Records provided:
________
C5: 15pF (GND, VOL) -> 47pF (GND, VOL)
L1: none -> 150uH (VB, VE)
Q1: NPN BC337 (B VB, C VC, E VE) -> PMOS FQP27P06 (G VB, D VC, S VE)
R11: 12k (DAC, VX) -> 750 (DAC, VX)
________
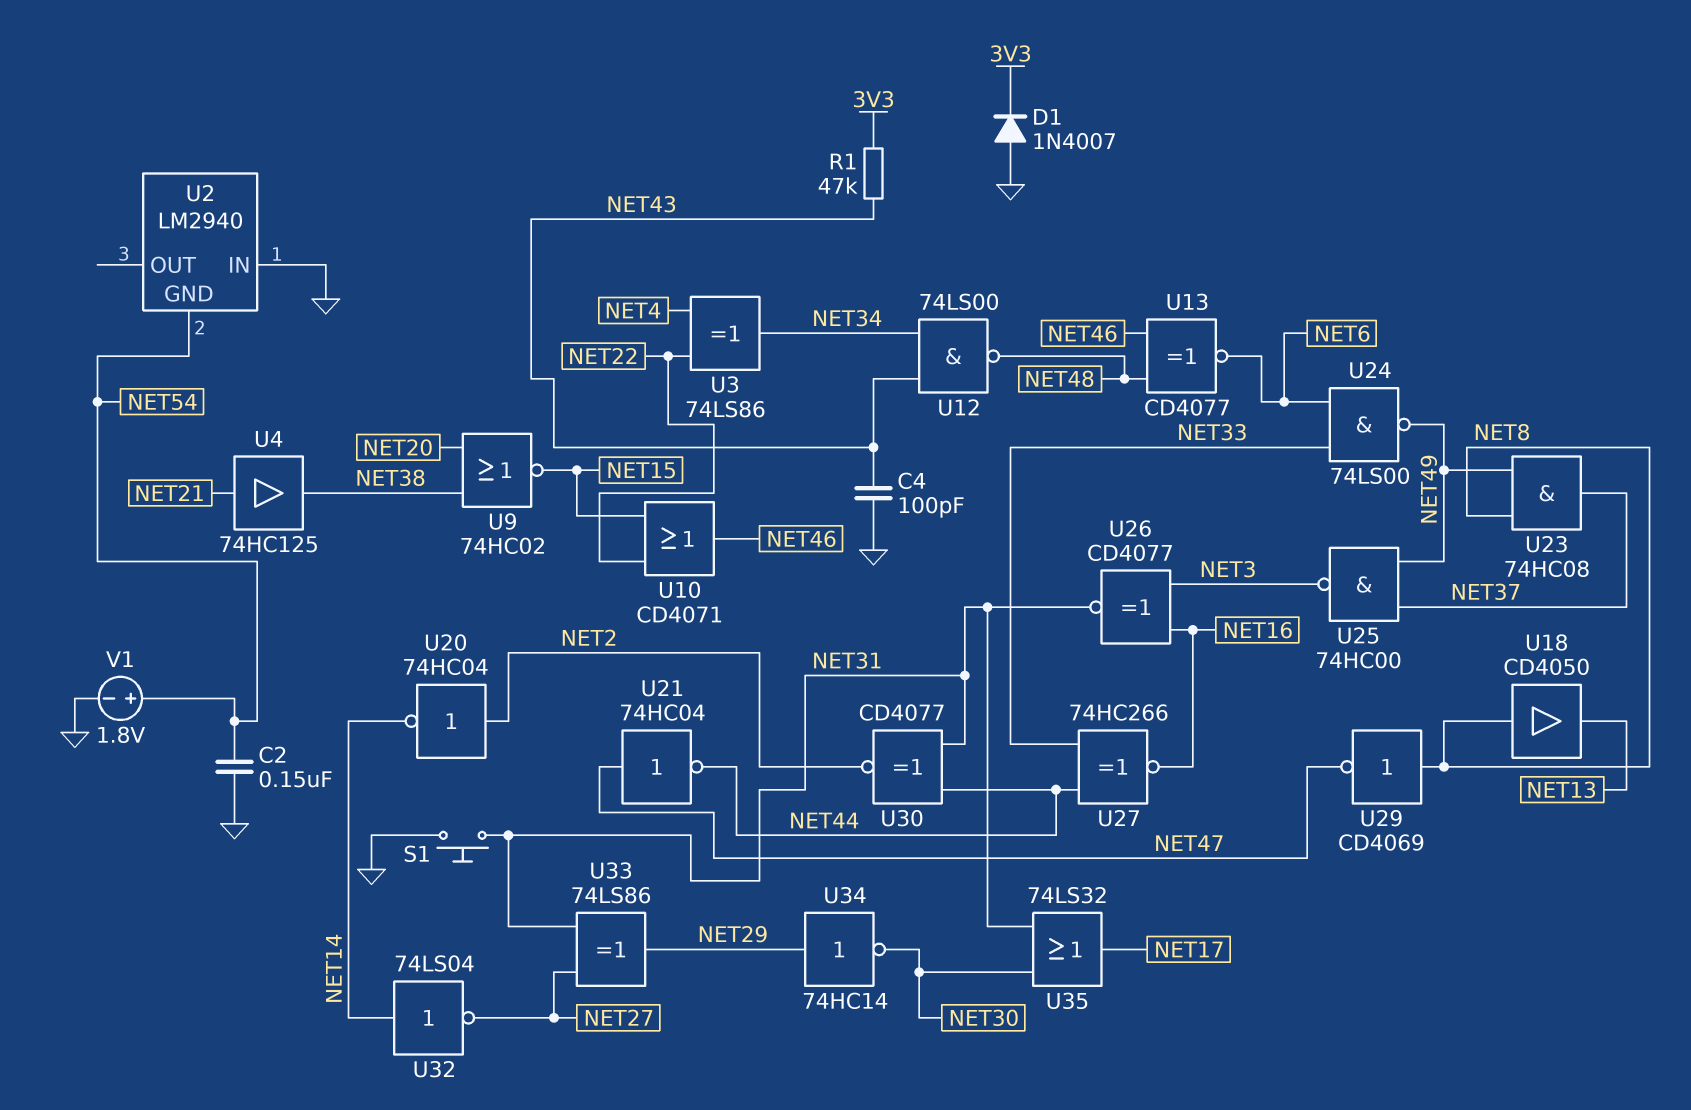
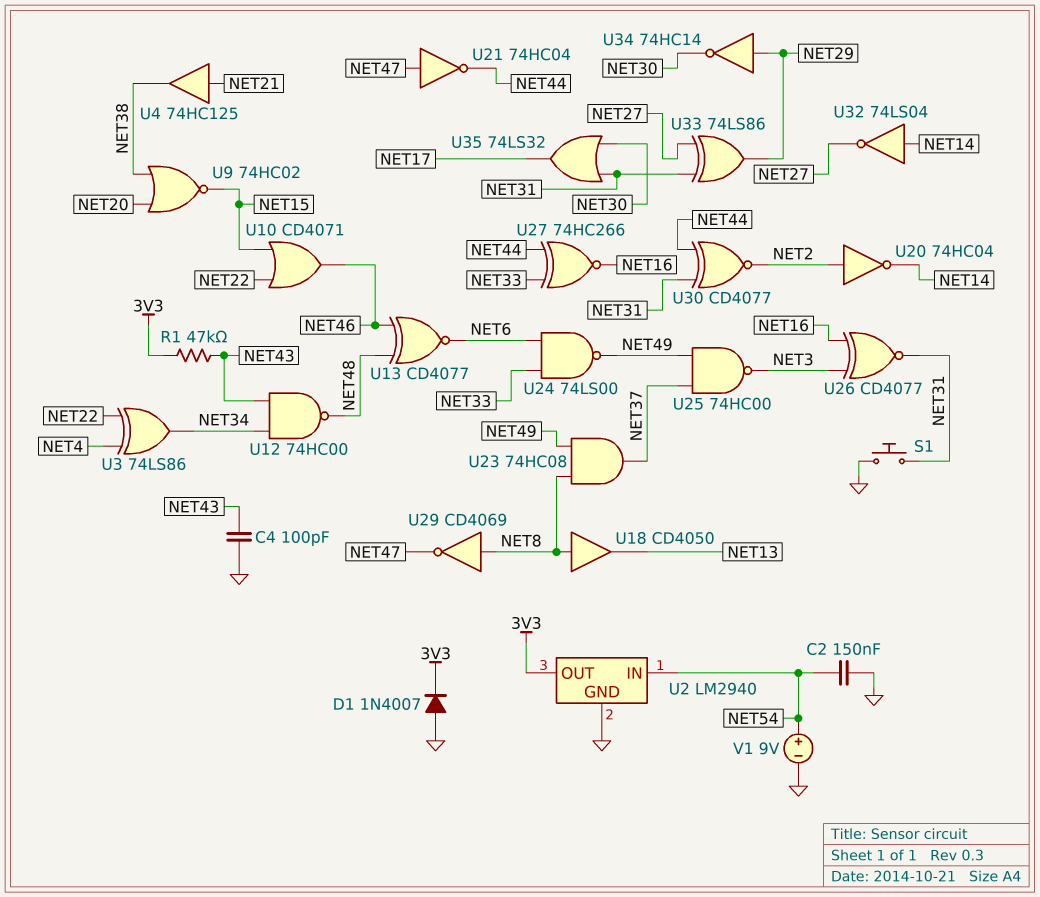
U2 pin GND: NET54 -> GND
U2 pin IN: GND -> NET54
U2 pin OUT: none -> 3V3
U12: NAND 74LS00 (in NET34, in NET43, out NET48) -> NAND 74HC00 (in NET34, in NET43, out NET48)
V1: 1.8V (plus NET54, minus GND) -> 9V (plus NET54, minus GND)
________
Work order: Taking the line with "L1: none -> 150uH (VB, VE)" as the first and the line with "R11: 12k (DAC, VX) -> 750 (DAC, VX)" as the last, retype that stretch of the data above exactly, with no other lines.

Solution below:
L1: none -> 150uH (VB, VE)
Q1: NPN BC337 (B VB, C VC, E VE) -> PMOS FQP27P06 (G VB, D VC, S VE)
R11: 12k (DAC, VX) -> 750 (DAC, VX)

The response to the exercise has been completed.